[Version comparison data]

────

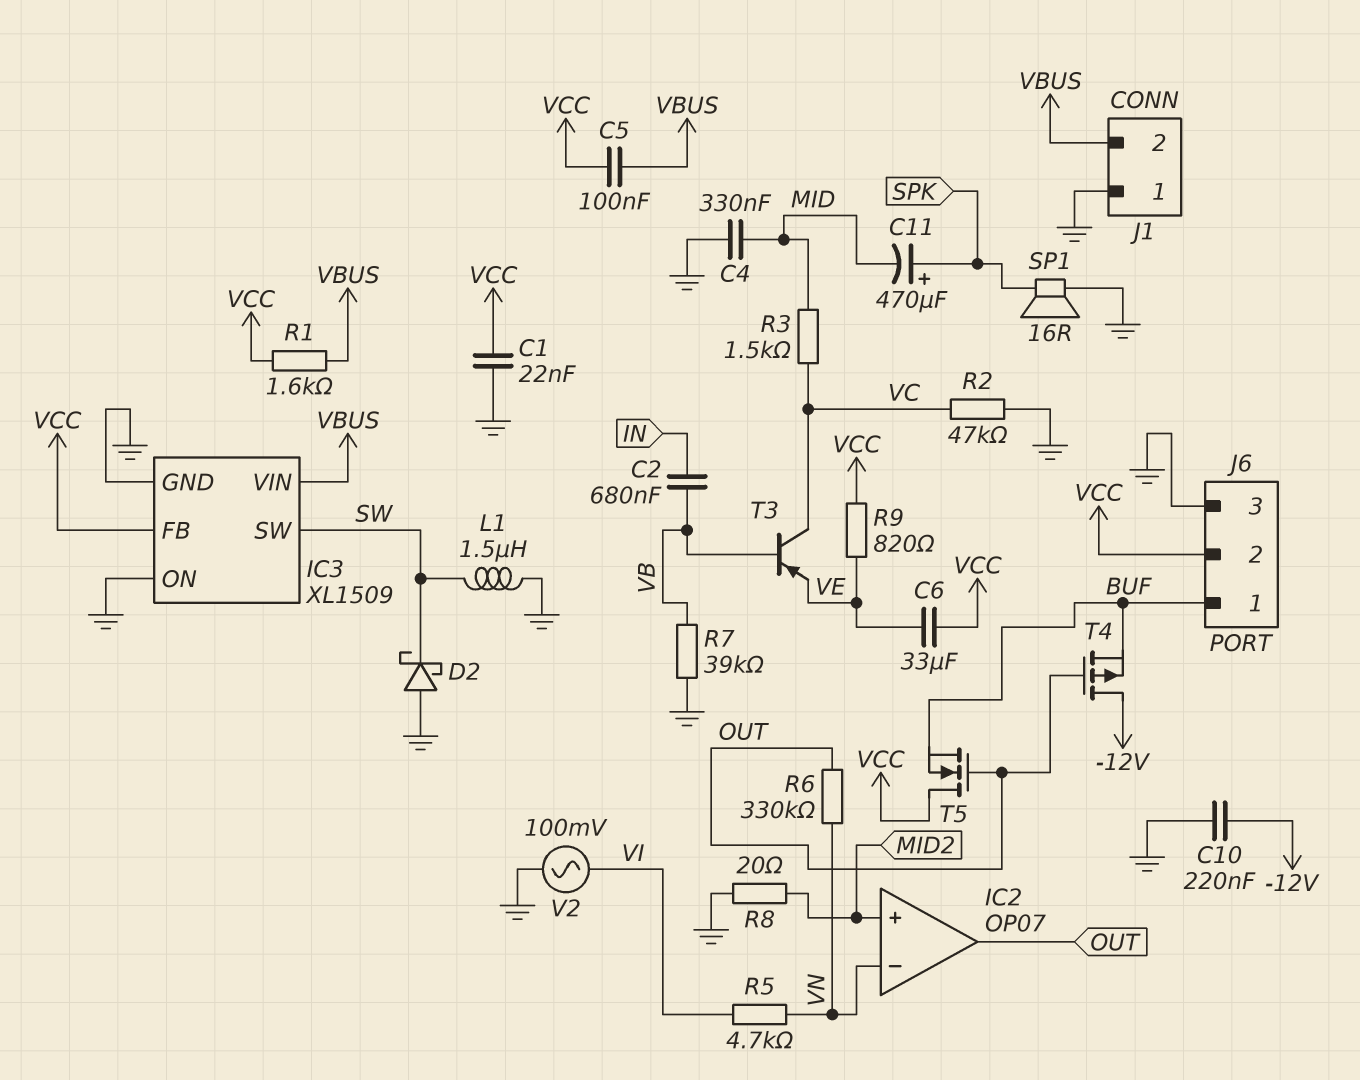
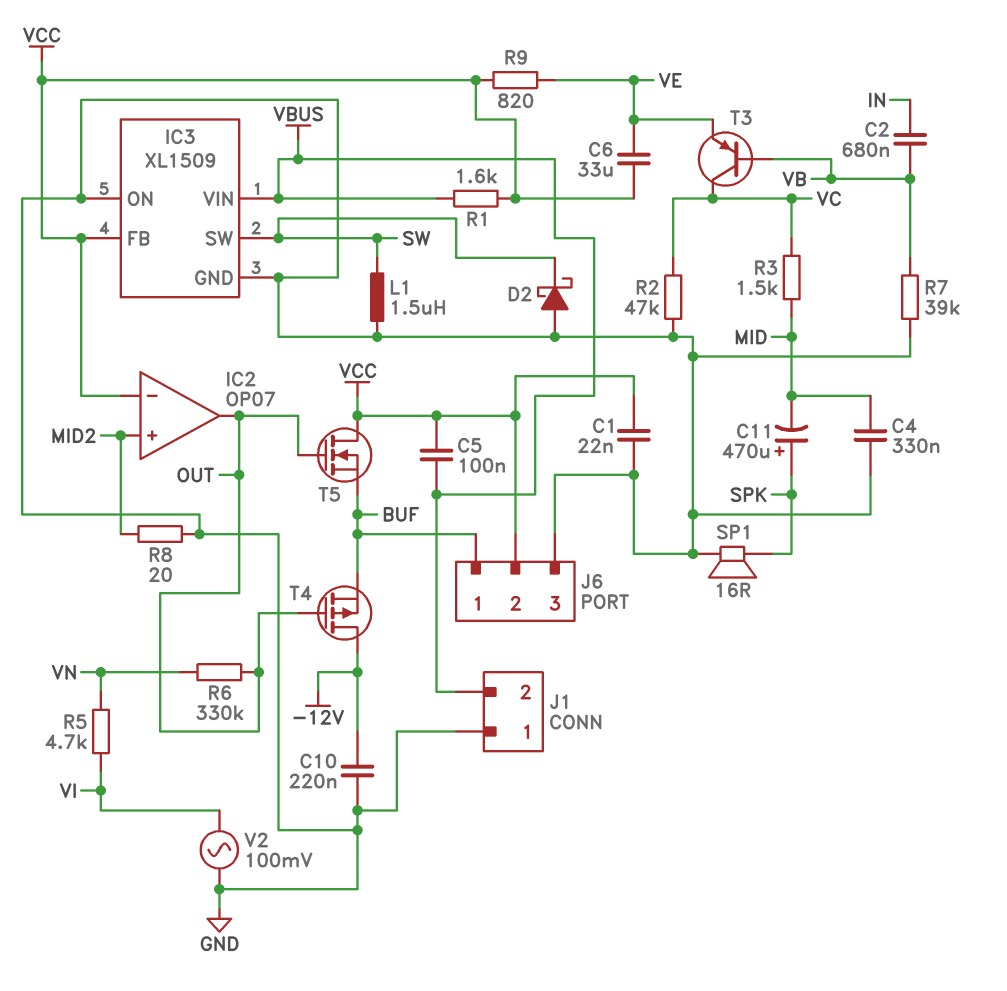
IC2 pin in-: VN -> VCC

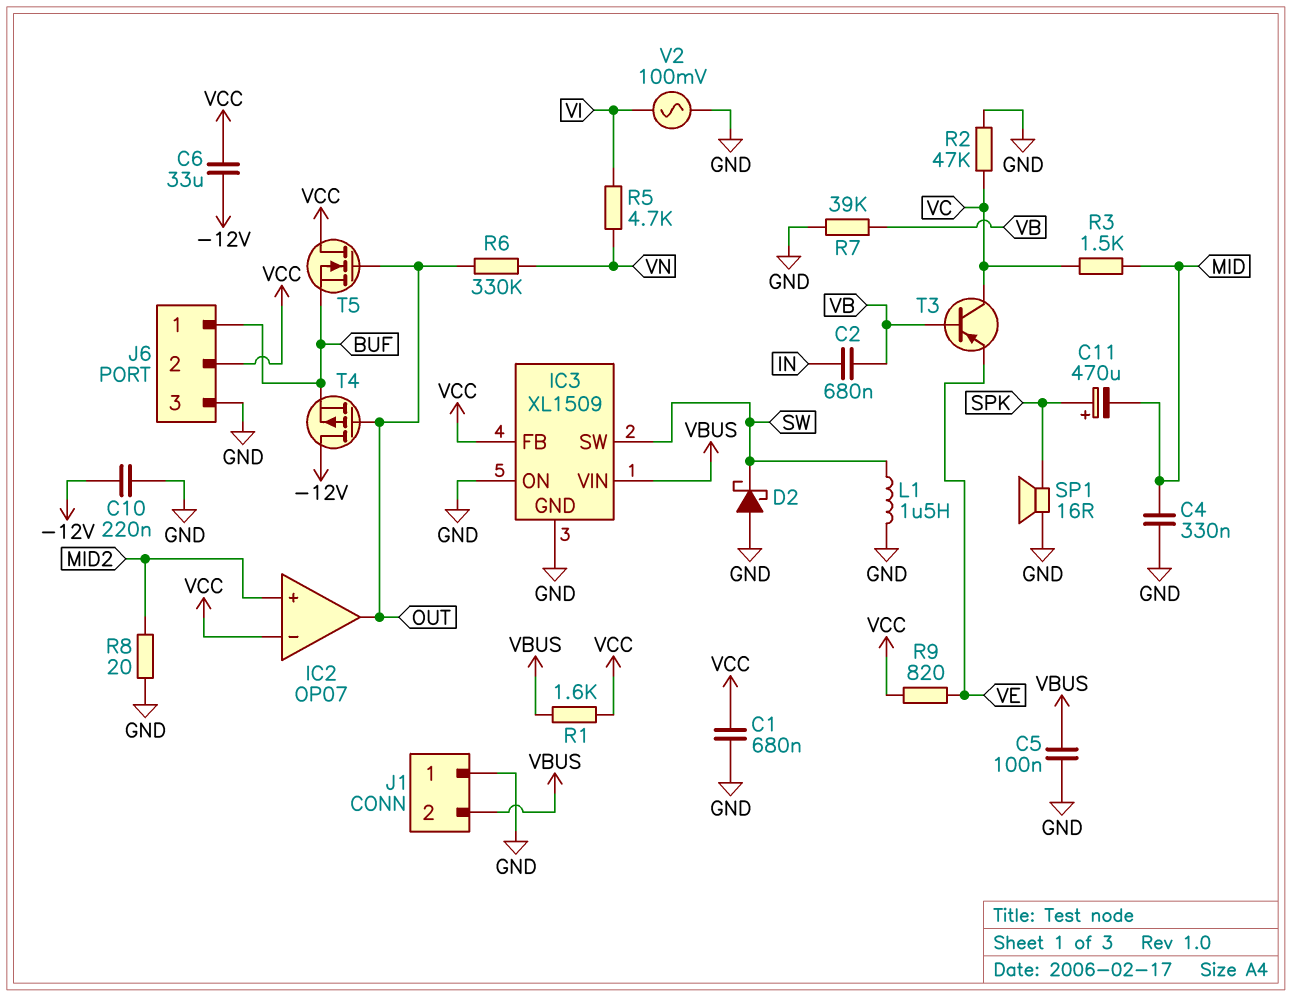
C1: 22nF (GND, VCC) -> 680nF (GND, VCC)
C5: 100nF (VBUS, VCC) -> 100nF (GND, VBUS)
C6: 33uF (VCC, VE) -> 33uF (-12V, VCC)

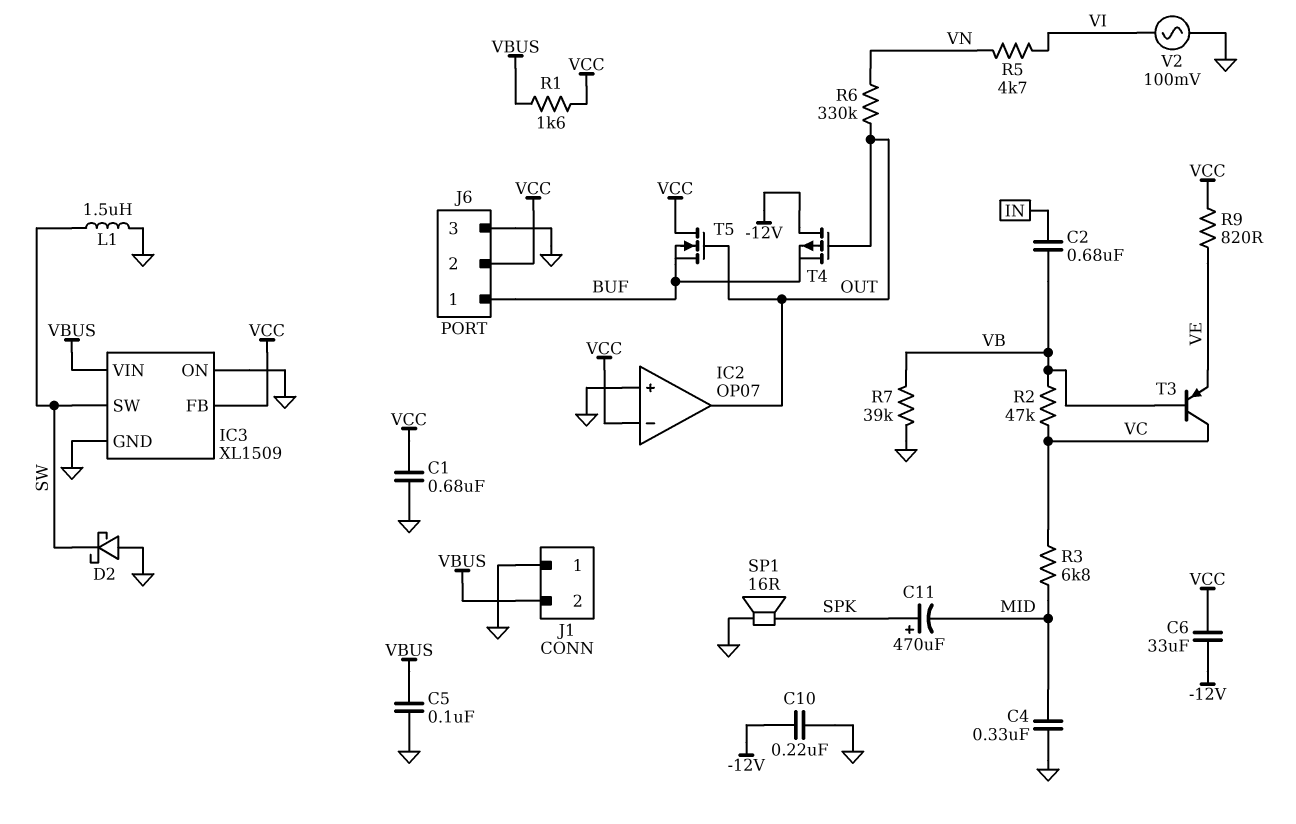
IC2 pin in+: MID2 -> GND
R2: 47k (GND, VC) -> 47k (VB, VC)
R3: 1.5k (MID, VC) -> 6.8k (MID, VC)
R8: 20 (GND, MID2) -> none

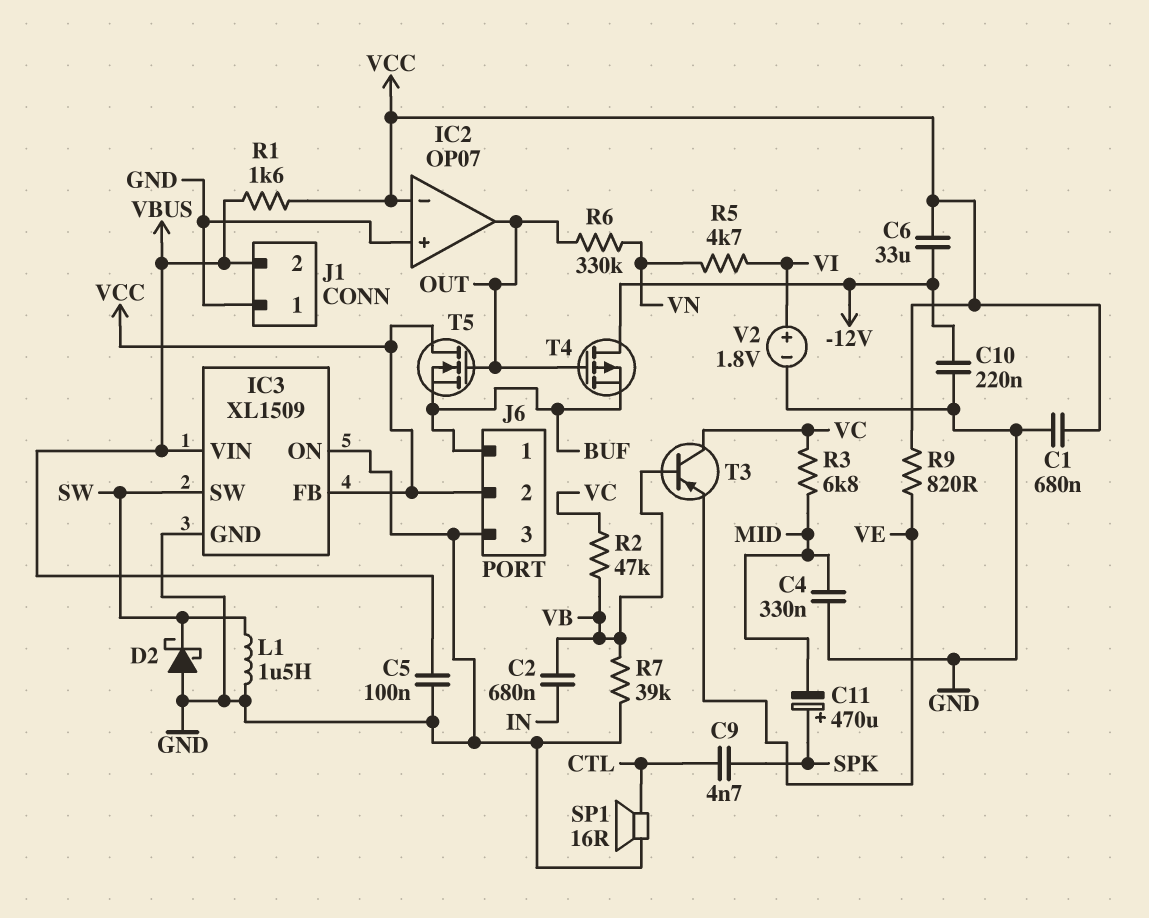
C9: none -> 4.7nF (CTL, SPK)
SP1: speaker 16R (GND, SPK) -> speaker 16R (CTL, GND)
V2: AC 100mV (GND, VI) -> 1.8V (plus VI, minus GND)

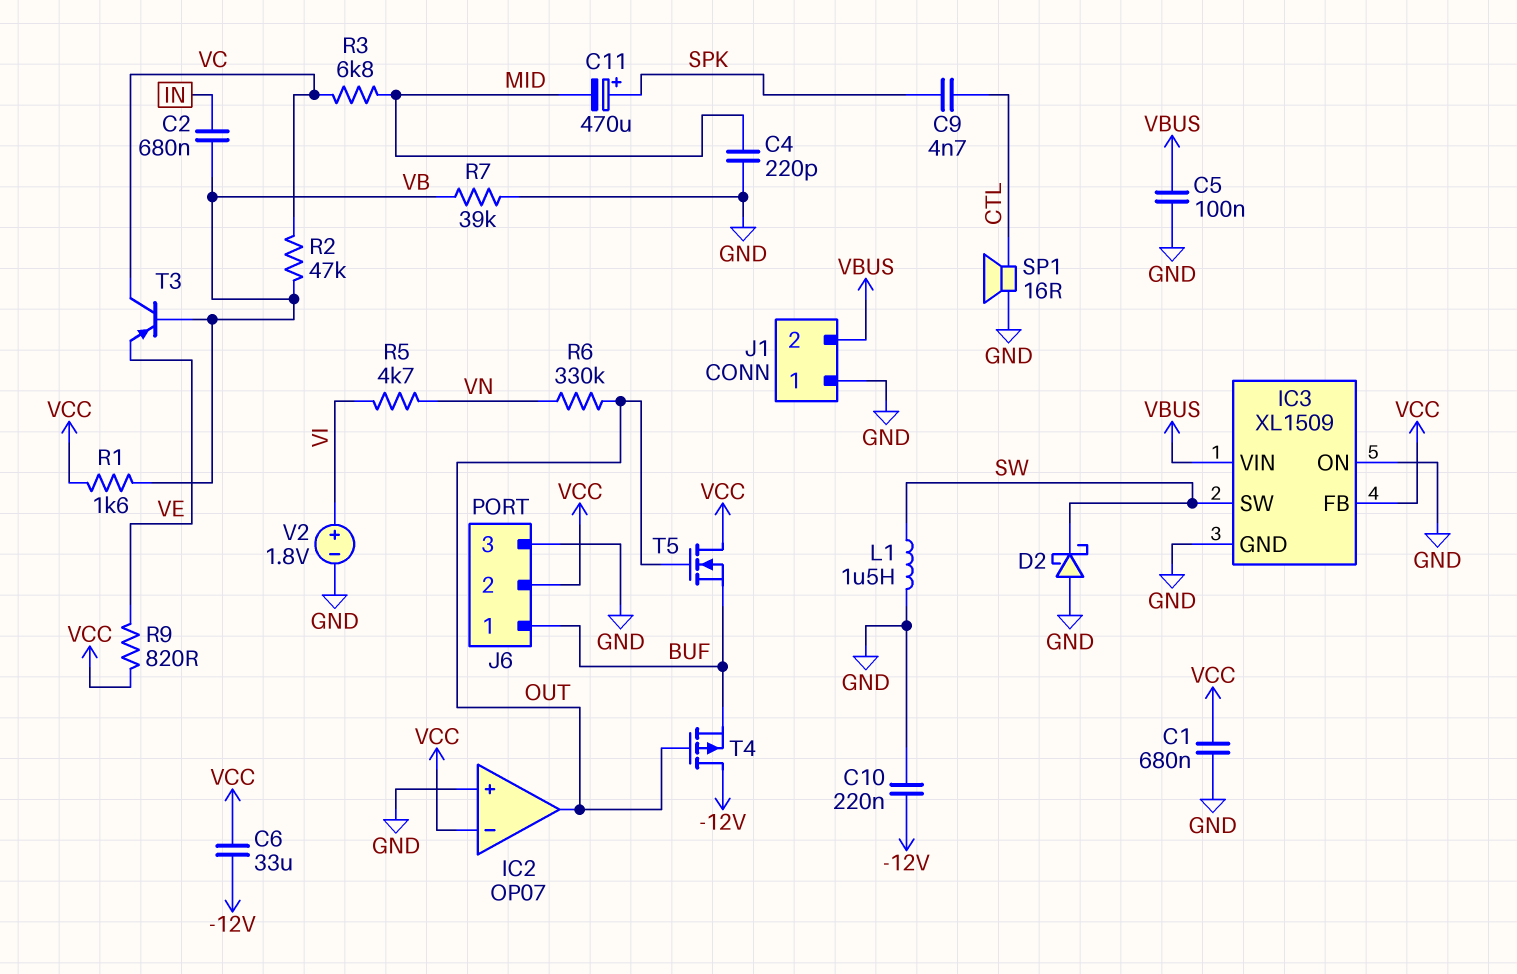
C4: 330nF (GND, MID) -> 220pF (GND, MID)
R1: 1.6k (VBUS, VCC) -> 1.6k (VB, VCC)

────

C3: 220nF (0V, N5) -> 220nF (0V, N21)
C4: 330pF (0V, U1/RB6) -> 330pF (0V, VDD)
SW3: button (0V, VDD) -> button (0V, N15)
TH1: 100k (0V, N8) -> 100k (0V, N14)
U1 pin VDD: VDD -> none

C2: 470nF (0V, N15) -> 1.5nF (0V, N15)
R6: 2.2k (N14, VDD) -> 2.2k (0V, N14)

────

Exercise goal: Above are the records. Copy only the lines from the one with "IC2 pin in-: VN -> VCC" through the one with "R1: 1.6k (VBUS, VCC) -> 1.6k (VB, VCC)", exactly, with no pictures.

Response:
IC2 pin in-: VN -> VCC

C1: 22nF (GND, VCC) -> 680nF (GND, VCC)
C5: 100nF (VBUS, VCC) -> 100nF (GND, VBUS)
C6: 33uF (VCC, VE) -> 33uF (-12V, VCC)

IC2 pin in+: MID2 -> GND
R2: 47k (GND, VC) -> 47k (VB, VC)
R3: 1.5k (MID, VC) -> 6.8k (MID, VC)
R8: 20 (GND, MID2) -> none

C9: none -> 4.7nF (CTL, SPK)
SP1: speaker 16R (GND, SPK) -> speaker 16R (CTL, GND)
V2: AC 100mV (GND, VI) -> 1.8V (plus VI, minus GND)

C4: 330nF (GND, MID) -> 220pF (GND, MID)
R1: 1.6k (VBUS, VCC) -> 1.6k (VB, VCC)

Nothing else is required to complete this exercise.